[Excerpts from a dataset]
####################

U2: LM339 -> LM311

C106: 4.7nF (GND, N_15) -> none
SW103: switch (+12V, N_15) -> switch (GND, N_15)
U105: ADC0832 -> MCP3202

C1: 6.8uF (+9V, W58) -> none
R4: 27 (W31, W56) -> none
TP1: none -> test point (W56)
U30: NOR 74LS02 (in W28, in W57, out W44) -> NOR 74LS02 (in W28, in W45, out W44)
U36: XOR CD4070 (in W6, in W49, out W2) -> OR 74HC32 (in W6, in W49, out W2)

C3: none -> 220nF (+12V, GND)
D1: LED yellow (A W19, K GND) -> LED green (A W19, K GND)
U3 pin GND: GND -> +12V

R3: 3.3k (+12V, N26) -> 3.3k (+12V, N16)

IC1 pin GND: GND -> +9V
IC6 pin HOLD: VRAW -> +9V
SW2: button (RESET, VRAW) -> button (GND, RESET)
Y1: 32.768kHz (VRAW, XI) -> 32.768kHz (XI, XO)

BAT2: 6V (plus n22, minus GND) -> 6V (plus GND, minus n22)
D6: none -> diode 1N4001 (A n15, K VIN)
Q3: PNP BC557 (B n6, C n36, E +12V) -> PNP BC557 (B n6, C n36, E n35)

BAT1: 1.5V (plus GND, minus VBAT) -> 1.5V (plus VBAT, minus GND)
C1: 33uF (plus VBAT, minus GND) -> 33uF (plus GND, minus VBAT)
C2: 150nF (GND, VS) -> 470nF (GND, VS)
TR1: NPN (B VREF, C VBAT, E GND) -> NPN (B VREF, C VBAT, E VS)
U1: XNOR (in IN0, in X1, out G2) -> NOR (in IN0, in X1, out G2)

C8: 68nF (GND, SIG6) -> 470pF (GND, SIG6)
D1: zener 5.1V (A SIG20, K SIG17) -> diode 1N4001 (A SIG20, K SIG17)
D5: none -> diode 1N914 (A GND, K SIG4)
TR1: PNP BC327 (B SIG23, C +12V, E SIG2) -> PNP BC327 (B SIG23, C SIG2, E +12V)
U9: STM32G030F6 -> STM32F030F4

####################

What the task asks: Between the first line of the entries above and the line with "U36: XOR CD4070", both included, copy every line exactly and nothing outside that range.

Solution to this task:
U2: LM339 -> LM311

C106: 4.7nF (GND, N_15) -> none
SW103: switch (+12V, N_15) -> switch (GND, N_15)
U105: ADC0832 -> MCP3202

C1: 6.8uF (+9V, W58) -> none
R4: 27 (W31, W56) -> none
TP1: none -> test point (W56)
U30: NOR 74LS02 (in W28, in W57, out W44) -> NOR 74LS02 (in W28, in W45, out W44)
U36: XOR CD4070 (in W6, in W49, out W2) -> OR 74HC32 (in W6, in W49, out W2)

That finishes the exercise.